| Task directions |
Range to repeat from the listing below: the line containing "IC3: PIC16F628A -> PIC16F1827" down to the line containing "IC6 pin GND: GND -> VCC", both included. Copy it exactly, pictures excluded, and add nothing else.

| Dataset extract |

# # #

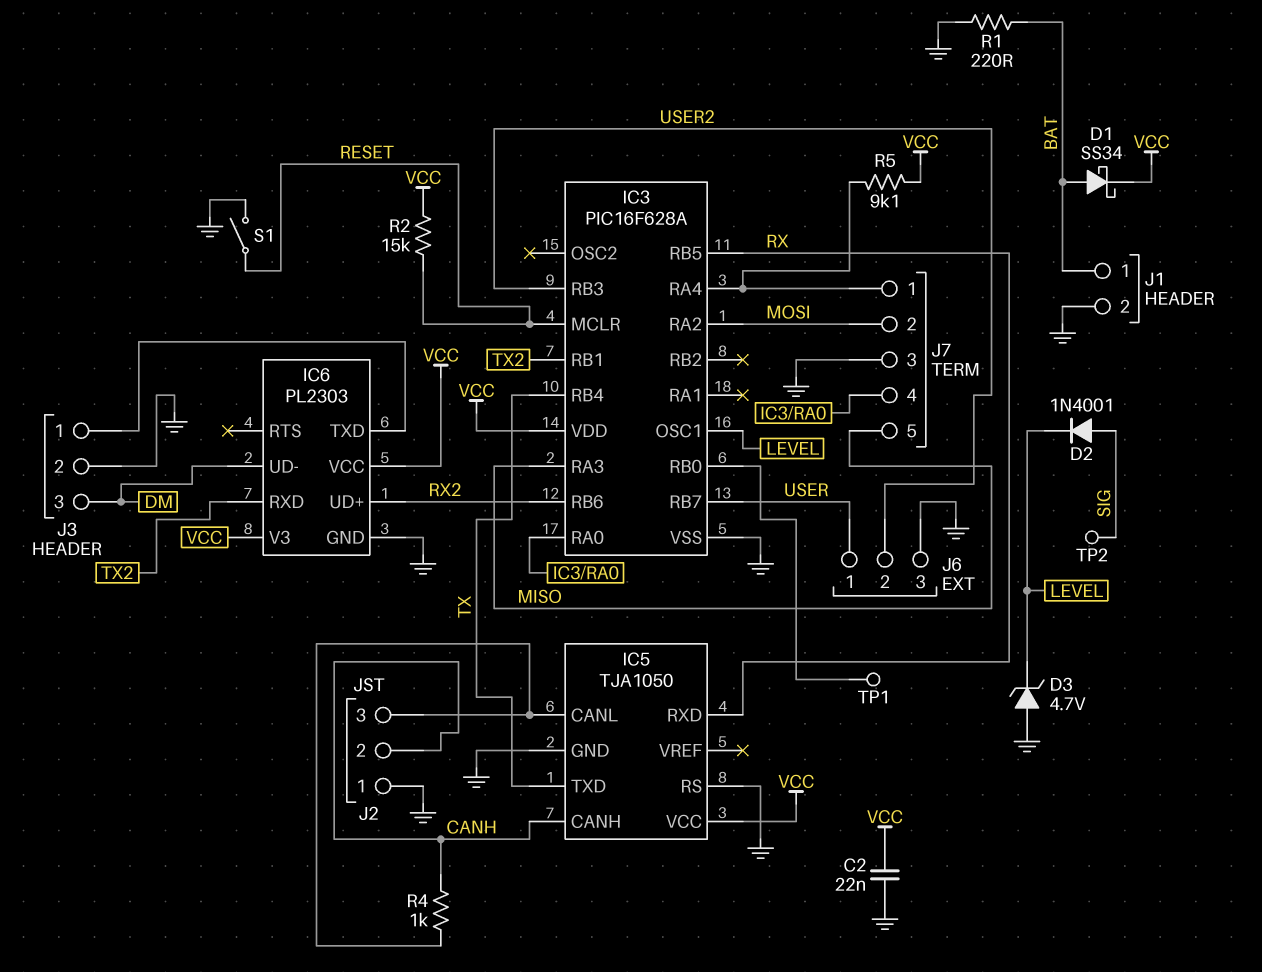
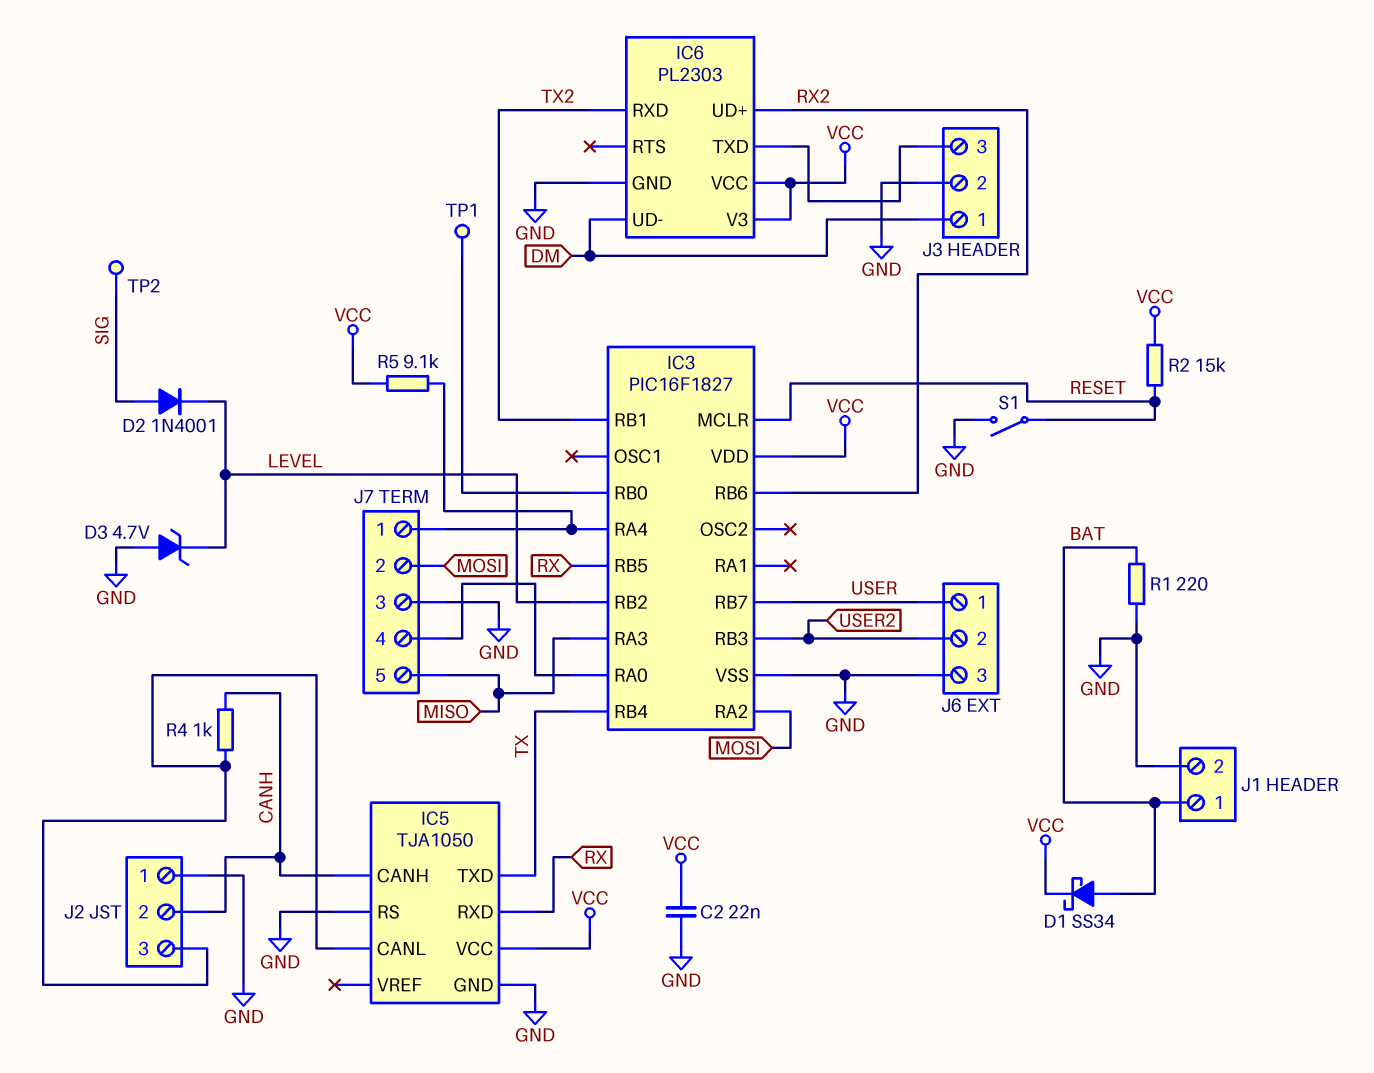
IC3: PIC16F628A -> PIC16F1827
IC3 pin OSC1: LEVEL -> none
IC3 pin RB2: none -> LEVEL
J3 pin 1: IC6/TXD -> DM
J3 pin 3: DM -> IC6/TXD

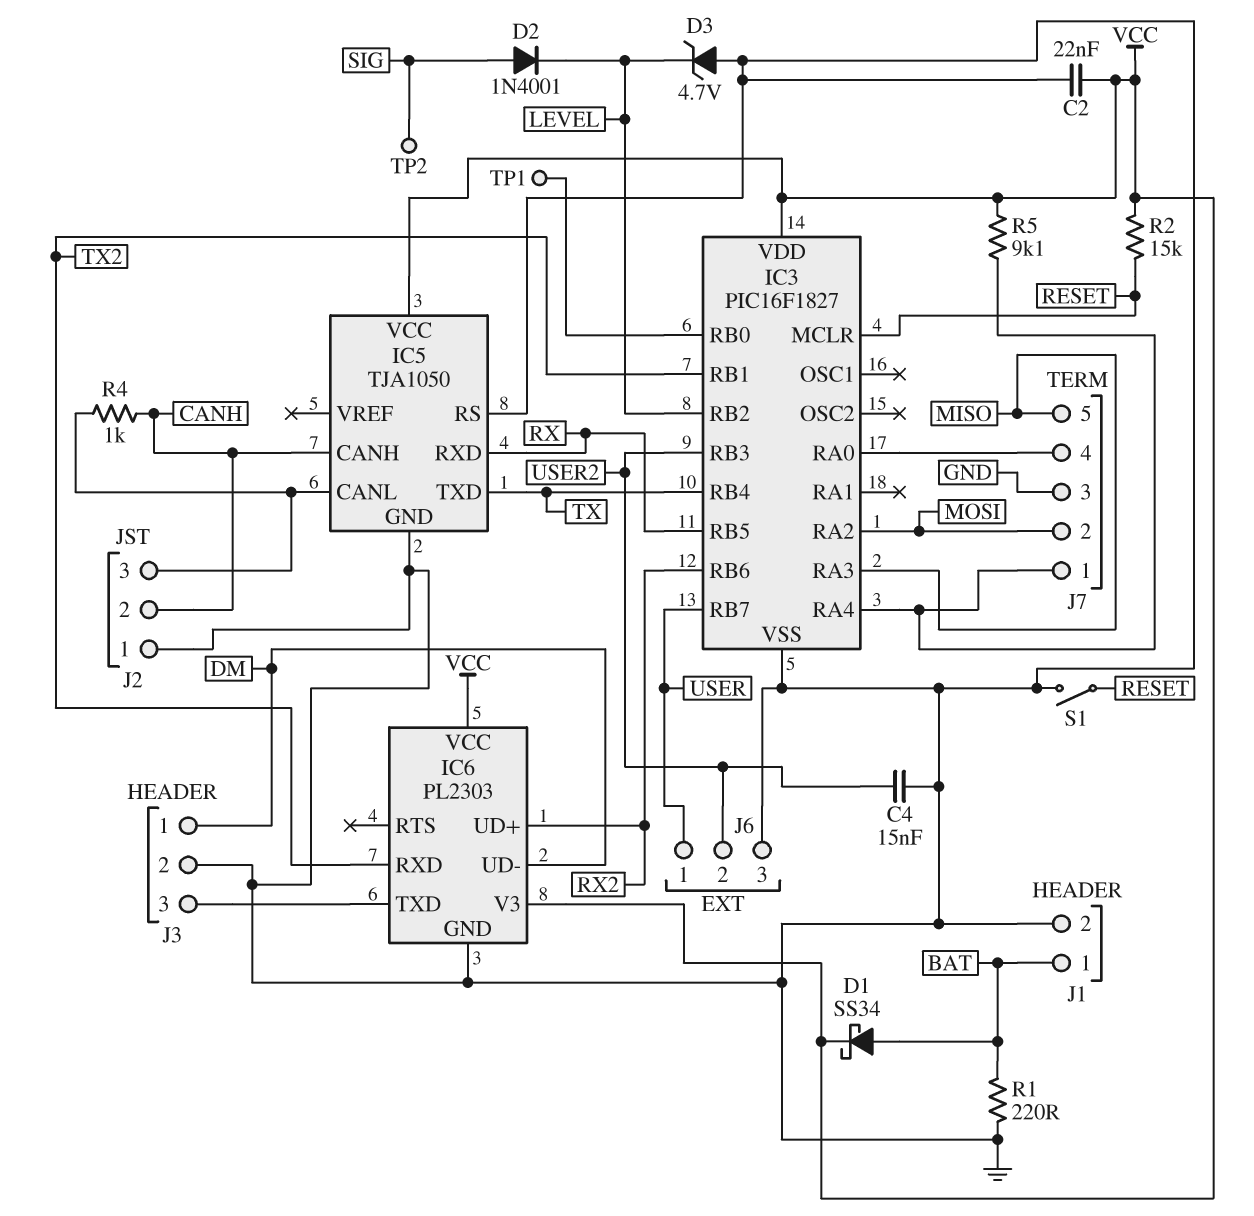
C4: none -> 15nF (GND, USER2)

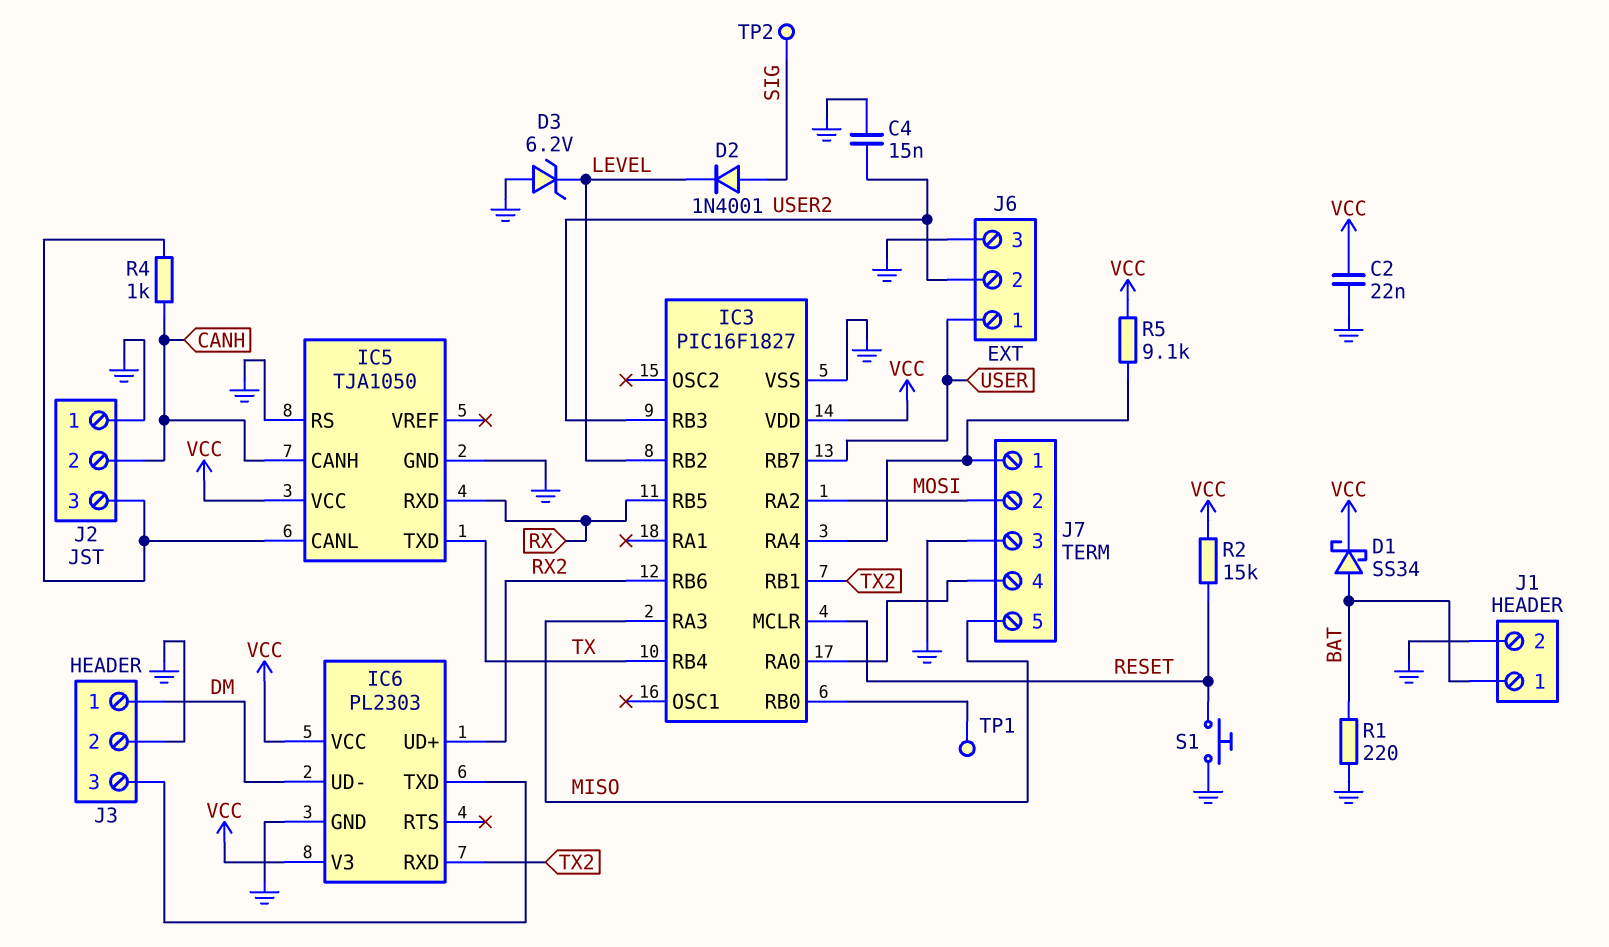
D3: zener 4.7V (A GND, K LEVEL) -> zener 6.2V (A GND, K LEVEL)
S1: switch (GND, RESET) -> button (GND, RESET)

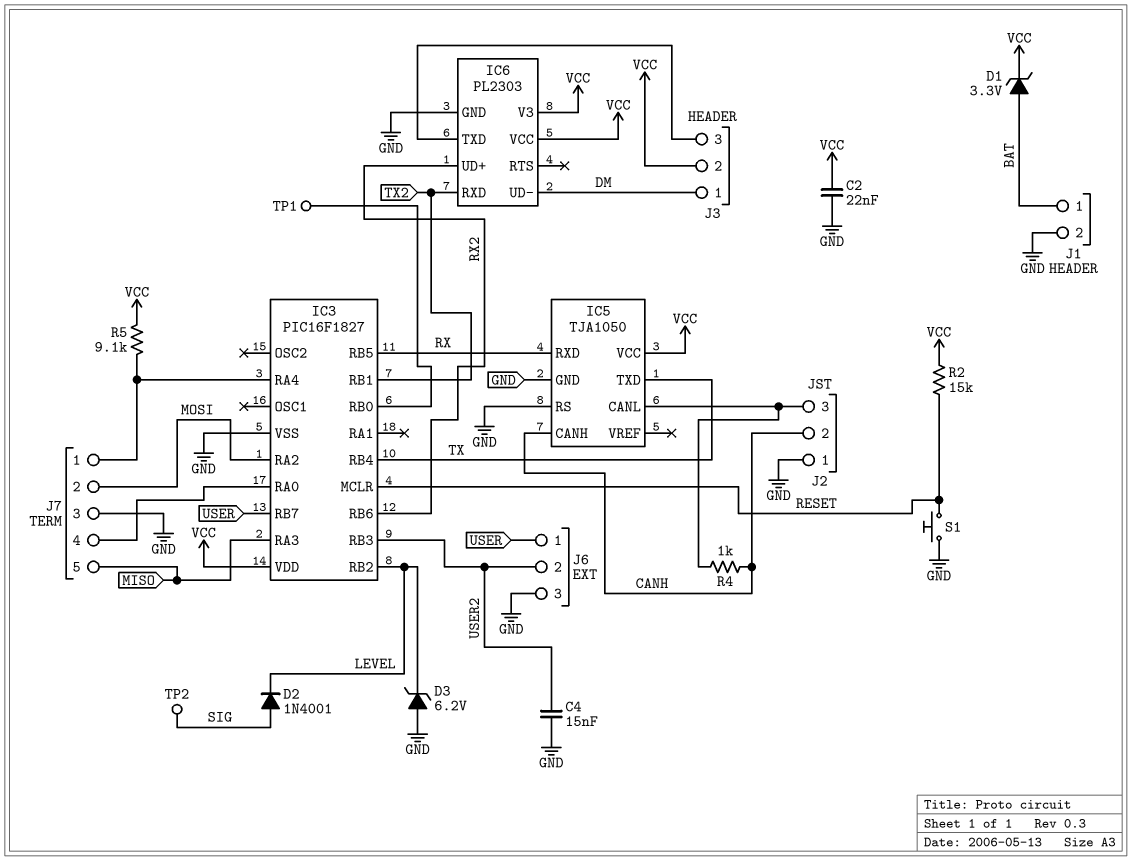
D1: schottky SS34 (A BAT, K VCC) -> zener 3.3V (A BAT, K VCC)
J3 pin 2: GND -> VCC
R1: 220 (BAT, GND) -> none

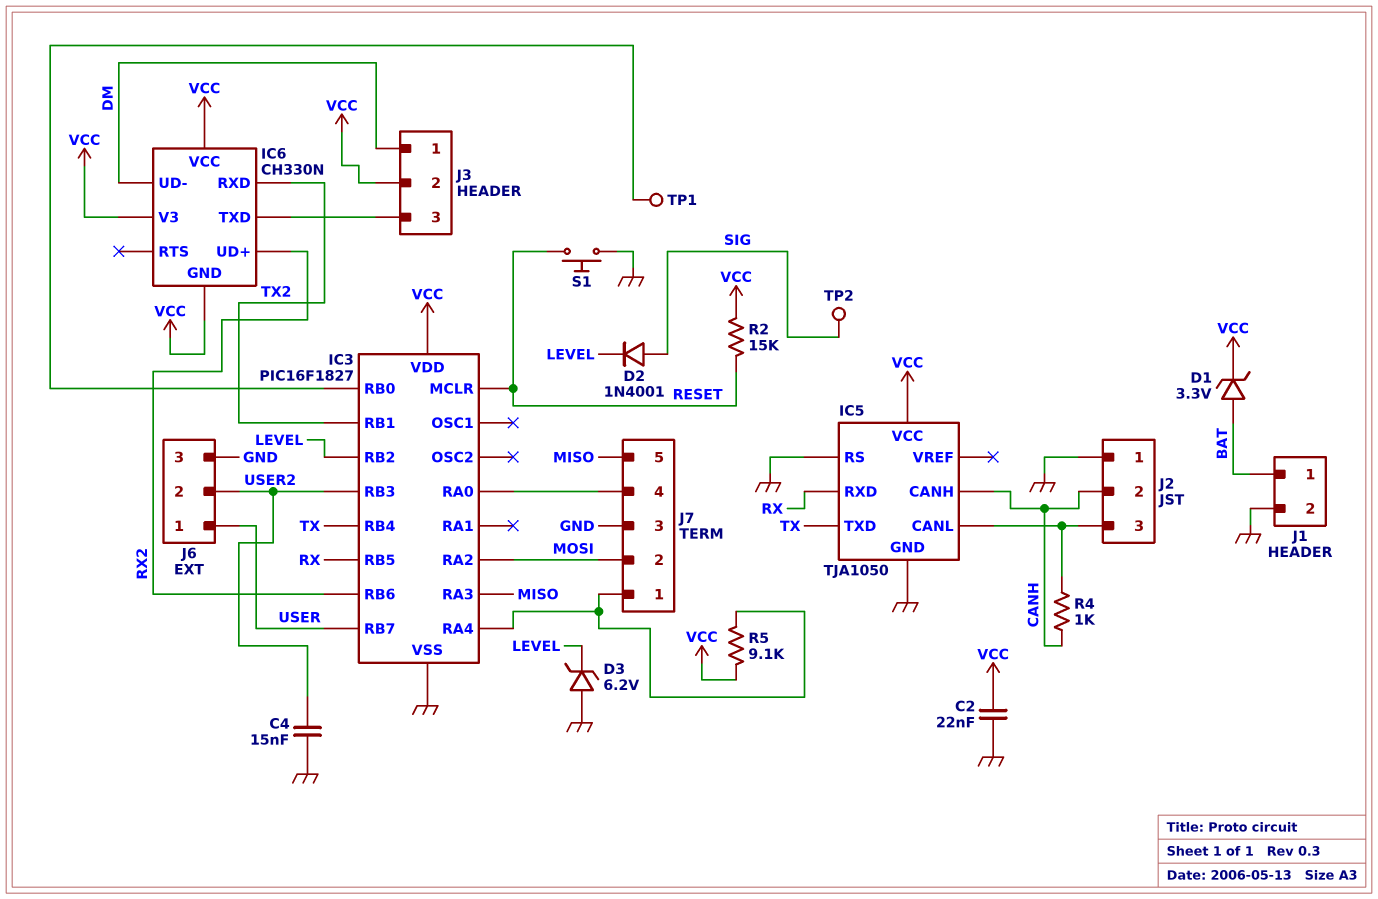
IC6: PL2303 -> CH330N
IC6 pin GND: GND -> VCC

# # #

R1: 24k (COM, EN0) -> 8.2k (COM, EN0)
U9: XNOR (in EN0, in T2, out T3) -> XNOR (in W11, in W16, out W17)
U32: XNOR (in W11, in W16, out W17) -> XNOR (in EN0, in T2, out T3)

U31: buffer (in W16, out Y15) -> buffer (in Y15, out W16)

# # #

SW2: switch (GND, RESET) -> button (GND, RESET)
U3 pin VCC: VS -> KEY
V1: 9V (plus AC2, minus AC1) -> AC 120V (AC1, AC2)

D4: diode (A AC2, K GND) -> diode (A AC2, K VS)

# # #

| Solution to this task |
IC3: PIC16F628A -> PIC16F1827
IC3 pin OSC1: LEVEL -> none
IC3 pin RB2: none -> LEVEL
J3 pin 1: IC6/TXD -> DM
J3 pin 3: DM -> IC6/TXD

C4: none -> 15nF (GND, USER2)

D3: zener 4.7V (A GND, K LEVEL) -> zener 6.2V (A GND, K LEVEL)
S1: switch (GND, RESET) -> button (GND, RESET)

D1: schottky SS34 (A BAT, K VCC) -> zener 3.3V (A BAT, K VCC)
J3 pin 2: GND -> VCC
R1: 220 (BAT, GND) -> none

IC6: PL2303 -> CH330N
IC6 pin GND: GND -> VCC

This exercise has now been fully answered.